Task instructions
Within the records below, find each line that holds the string "TRIG", then copy it.

Recorded information
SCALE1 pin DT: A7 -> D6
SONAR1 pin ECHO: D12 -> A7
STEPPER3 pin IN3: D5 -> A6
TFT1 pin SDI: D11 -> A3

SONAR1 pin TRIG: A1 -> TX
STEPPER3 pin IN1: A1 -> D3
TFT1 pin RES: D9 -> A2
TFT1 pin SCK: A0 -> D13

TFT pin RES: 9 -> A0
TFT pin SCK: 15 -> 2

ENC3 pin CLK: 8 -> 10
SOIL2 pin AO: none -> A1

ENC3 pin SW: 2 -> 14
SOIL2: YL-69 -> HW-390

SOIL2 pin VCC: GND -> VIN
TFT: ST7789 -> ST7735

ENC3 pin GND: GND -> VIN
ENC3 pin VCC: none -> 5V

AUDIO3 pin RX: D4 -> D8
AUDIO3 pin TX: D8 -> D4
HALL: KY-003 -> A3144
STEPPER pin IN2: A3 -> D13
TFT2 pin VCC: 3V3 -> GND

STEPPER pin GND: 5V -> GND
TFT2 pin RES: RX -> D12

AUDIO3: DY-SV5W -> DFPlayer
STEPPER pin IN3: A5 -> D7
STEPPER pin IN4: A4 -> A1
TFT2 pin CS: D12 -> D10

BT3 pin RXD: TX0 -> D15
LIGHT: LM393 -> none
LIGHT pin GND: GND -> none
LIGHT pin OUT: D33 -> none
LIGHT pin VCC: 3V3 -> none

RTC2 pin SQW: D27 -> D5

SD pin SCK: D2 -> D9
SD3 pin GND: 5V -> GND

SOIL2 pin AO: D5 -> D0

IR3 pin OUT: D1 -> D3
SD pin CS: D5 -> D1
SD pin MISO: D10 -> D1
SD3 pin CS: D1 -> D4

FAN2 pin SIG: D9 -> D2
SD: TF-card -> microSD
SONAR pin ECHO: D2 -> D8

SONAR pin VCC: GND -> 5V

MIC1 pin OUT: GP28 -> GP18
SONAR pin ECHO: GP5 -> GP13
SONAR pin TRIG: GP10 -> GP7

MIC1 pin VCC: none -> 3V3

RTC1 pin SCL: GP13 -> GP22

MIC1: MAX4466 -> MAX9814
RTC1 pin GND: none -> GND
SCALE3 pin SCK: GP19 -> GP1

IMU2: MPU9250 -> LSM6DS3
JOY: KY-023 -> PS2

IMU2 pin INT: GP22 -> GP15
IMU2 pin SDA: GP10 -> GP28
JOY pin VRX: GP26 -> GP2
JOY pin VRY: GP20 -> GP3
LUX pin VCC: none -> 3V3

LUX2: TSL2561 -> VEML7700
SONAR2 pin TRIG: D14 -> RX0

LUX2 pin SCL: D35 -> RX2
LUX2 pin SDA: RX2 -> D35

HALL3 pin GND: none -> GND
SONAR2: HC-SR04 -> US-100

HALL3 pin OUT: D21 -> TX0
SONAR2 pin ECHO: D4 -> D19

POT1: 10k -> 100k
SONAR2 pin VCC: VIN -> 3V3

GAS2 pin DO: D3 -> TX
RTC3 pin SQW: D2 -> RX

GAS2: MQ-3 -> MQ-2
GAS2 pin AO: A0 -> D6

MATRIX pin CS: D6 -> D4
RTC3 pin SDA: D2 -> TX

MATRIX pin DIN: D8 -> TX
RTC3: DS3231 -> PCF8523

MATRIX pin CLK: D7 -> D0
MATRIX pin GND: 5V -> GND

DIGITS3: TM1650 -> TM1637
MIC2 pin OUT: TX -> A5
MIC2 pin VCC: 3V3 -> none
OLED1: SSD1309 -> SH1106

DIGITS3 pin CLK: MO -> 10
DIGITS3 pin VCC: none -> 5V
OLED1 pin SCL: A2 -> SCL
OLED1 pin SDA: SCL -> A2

Answer for the task
SONAR1 pin TRIG: A1 -> TX
SONAR pin TRIG: GP10 -> GP7
SONAR2 pin TRIG: D14 -> RX0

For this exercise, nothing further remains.